> [Exercise brief]
Read through the listing below, and copy every line where the string "degrees" appears.

> [Given data]
========================
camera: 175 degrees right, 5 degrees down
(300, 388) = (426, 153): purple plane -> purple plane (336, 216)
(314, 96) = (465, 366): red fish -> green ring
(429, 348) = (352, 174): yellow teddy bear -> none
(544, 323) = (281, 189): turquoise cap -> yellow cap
========================
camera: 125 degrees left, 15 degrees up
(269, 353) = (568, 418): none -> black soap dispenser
========================
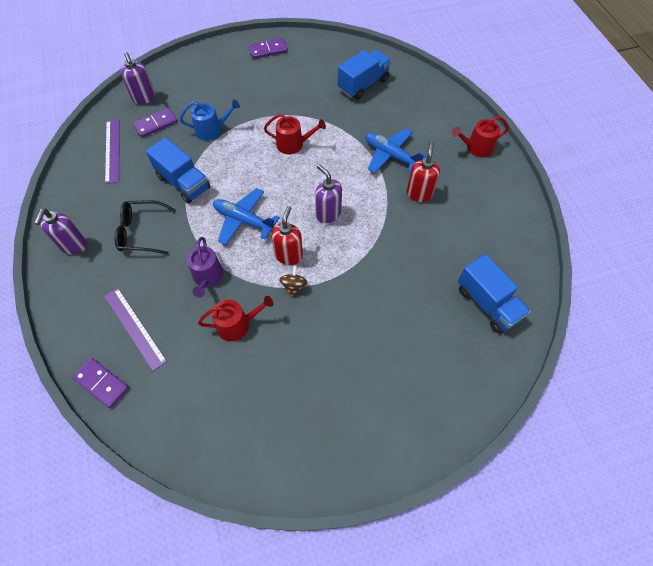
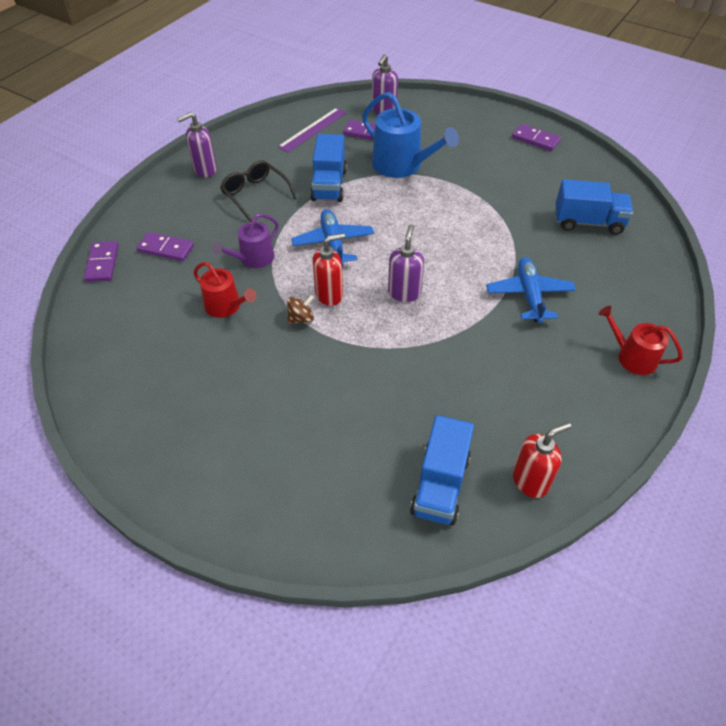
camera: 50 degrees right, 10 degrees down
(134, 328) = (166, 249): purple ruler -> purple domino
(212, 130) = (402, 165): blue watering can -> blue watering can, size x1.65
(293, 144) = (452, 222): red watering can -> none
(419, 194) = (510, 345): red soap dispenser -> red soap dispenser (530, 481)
========================
> [Output below]
camera: 175 degrees right, 5 degrees down
camera: 125 degrees left, 15 degrees up
camera: 50 degrees right, 10 degrees down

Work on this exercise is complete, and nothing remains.